Structured diff data
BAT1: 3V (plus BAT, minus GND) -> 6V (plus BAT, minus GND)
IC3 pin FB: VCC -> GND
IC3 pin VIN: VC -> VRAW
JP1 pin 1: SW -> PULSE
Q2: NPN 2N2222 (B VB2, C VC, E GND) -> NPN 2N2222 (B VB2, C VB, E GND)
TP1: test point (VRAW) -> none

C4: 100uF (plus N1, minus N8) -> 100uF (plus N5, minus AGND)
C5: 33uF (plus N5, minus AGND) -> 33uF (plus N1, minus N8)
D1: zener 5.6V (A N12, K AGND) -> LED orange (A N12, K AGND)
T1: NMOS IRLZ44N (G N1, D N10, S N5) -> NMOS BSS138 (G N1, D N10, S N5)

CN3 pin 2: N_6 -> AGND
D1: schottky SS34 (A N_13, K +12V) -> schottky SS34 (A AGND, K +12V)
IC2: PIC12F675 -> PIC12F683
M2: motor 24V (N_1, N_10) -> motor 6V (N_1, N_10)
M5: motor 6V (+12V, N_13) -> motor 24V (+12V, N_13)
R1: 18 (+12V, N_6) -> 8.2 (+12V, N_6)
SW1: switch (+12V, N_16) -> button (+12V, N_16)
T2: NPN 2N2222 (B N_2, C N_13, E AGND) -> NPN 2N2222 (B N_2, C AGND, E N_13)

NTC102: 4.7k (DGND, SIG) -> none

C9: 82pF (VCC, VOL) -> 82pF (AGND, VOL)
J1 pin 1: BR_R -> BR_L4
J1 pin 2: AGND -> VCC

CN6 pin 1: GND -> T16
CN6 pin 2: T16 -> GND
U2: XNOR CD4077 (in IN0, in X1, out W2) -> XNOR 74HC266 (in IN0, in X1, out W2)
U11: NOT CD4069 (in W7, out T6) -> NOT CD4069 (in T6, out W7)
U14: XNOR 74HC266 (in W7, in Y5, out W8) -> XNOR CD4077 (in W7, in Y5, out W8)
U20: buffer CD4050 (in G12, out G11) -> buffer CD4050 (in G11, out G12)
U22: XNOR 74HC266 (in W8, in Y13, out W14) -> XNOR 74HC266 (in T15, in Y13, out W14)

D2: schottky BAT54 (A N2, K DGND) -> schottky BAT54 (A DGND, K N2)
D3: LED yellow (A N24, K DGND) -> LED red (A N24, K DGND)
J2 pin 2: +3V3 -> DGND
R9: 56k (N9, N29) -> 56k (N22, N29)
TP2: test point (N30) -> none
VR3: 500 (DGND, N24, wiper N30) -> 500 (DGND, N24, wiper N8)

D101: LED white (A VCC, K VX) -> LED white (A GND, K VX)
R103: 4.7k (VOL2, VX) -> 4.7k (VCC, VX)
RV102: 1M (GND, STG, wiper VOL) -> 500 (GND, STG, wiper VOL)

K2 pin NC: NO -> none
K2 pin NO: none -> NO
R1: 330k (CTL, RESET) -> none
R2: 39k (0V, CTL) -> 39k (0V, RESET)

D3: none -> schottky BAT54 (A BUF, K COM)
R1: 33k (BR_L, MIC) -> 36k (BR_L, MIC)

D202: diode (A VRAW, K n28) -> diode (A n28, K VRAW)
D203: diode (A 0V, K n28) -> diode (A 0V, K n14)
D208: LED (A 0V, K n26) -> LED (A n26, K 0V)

How to complete this task —
The answer must consist of every entry, set down exactly as given.

Answer to this task —
BAT1: 3V (plus BAT, minus GND) -> 6V (plus BAT, minus GND)
IC3 pin FB: VCC -> GND
IC3 pin VIN: VC -> VRAW
JP1 pin 1: SW -> PULSE
Q2: NPN 2N2222 (B VB2, C VC, E GND) -> NPN 2N2222 (B VB2, C VB, E GND)
TP1: test point (VRAW) -> none

C4: 100uF (plus N1, minus N8) -> 100uF (plus N5, minus AGND)
C5: 33uF (plus N5, minus AGND) -> 33uF (plus N1, minus N8)
D1: zener 5.6V (A N12, K AGND) -> LED orange (A N12, K AGND)
T1: NMOS IRLZ44N (G N1, D N10, S N5) -> NMOS BSS138 (G N1, D N10, S N5)

CN3 pin 2: N_6 -> AGND
D1: schottky SS34 (A N_13, K +12V) -> schottky SS34 (A AGND, K +12V)
IC2: PIC12F675 -> PIC12F683
M2: motor 24V (N_1, N_10) -> motor 6V (N_1, N_10)
M5: motor 6V (+12V, N_13) -> motor 24V (+12V, N_13)
R1: 18 (+12V, N_6) -> 8.2 (+12V, N_6)
SW1: switch (+12V, N_16) -> button (+12V, N_16)
T2: NPN 2N2222 (B N_2, C N_13, E AGND) -> NPN 2N2222 (B N_2, C AGND, E N_13)

NTC102: 4.7k (DGND, SIG) -> none

C9: 82pF (VCC, VOL) -> 82pF (AGND, VOL)
J1 pin 1: BR_R -> BR_L4
J1 pin 2: AGND -> VCC

CN6 pin 1: GND -> T16
CN6 pin 2: T16 -> GND
U2: XNOR CD4077 (in IN0, in X1, out W2) -> XNOR 74HC266 (in IN0, in X1, out W2)
U11: NOT CD4069 (in W7, out T6) -> NOT CD4069 (in T6, out W7)
U14: XNOR 74HC266 (in W7, in Y5, out W8) -> XNOR CD4077 (in W7, in Y5, out W8)
U20: buffer CD4050 (in G12, out G11) -> buffer CD4050 (in G11, out G12)
U22: XNOR 74HC266 (in W8, in Y13, out W14) -> XNOR 74HC266 (in T15, in Y13, out W14)

D2: schottky BAT54 (A N2, K DGND) -> schottky BAT54 (A DGND, K N2)
D3: LED yellow (A N24, K DGND) -> LED red (A N24, K DGND)
J2 pin 2: +3V3 -> DGND
R9: 56k (N9, N29) -> 56k (N22, N29)
TP2: test point (N30) -> none
VR3: 500 (DGND, N24, wiper N30) -> 500 (DGND, N24, wiper N8)

D101: LED white (A VCC, K VX) -> LED white (A GND, K VX)
R103: 4.7k (VOL2, VX) -> 4.7k (VCC, VX)
RV102: 1M (GND, STG, wiper VOL) -> 500 (GND, STG, wiper VOL)

K2 pin NC: NO -> none
K2 pin NO: none -> NO
R1: 330k (CTL, RESET) -> none
R2: 39k (0V, CTL) -> 39k (0V, RESET)

D3: none -> schottky BAT54 (A BUF, K COM)
R1: 33k (BR_L, MIC) -> 36k (BR_L, MIC)

D202: diode (A VRAW, K n28) -> diode (A n28, K VRAW)
D203: diode (A 0V, K n28) -> diode (A 0V, K n14)
D208: LED (A 0V, K n26) -> LED (A n26, K 0V)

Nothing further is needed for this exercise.